*** Dataset entries ***

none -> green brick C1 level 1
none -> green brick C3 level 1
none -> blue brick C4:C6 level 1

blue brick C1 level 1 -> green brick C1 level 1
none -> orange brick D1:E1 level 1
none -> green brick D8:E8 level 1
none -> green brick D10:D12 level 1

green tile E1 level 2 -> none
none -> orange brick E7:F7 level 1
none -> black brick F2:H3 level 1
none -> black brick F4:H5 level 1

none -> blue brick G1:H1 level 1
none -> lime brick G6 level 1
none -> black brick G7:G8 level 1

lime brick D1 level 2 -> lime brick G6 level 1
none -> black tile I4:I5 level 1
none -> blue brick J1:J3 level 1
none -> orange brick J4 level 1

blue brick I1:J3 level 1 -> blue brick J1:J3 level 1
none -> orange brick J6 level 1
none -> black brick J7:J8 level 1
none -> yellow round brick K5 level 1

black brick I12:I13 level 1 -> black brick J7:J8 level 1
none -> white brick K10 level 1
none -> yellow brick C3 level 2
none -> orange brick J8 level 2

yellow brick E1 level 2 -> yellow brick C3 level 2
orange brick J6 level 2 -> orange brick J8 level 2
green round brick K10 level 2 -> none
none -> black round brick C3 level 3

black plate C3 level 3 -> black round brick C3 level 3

*** End of Dataset entries ***

The lines from the beginning of the records through the line containing "yellow brick E1" should be reproduced exactly. Include nothing else.

none -> green brick C1 level 1
none -> green brick C3 level 1
none -> blue brick C4:C6 level 1

blue brick C1 level 1 -> green brick C1 level 1
none -> orange brick D1:E1 level 1
none -> green brick D8:E8 level 1
none -> green brick D10:D12 level 1

green tile E1 level 2 -> none
none -> orange brick E7:F7 level 1
none -> black brick F2:H3 level 1
none -> black brick F4:H5 level 1

none -> blue brick G1:H1 level 1
none -> lime brick G6 level 1
none -> black brick G7:G8 level 1

lime brick D1 level 2 -> lime brick G6 level 1
none -> black tile I4:I5 level 1
none -> blue brick J1:J3 level 1
none -> orange brick J4 level 1

blue brick I1:J3 level 1 -> blue brick J1:J3 level 1
none -> orange brick J6 level 1
none -> black brick J7:J8 level 1
none -> yellow round brick K5 level 1

black brick I12:I13 level 1 -> black brick J7:J8 level 1
none -> white brick K10 level 1
none -> yellow brick C3 level 2
none -> orange brick J8 level 2

yellow brick E1 level 2 -> yellow brick C3 level 2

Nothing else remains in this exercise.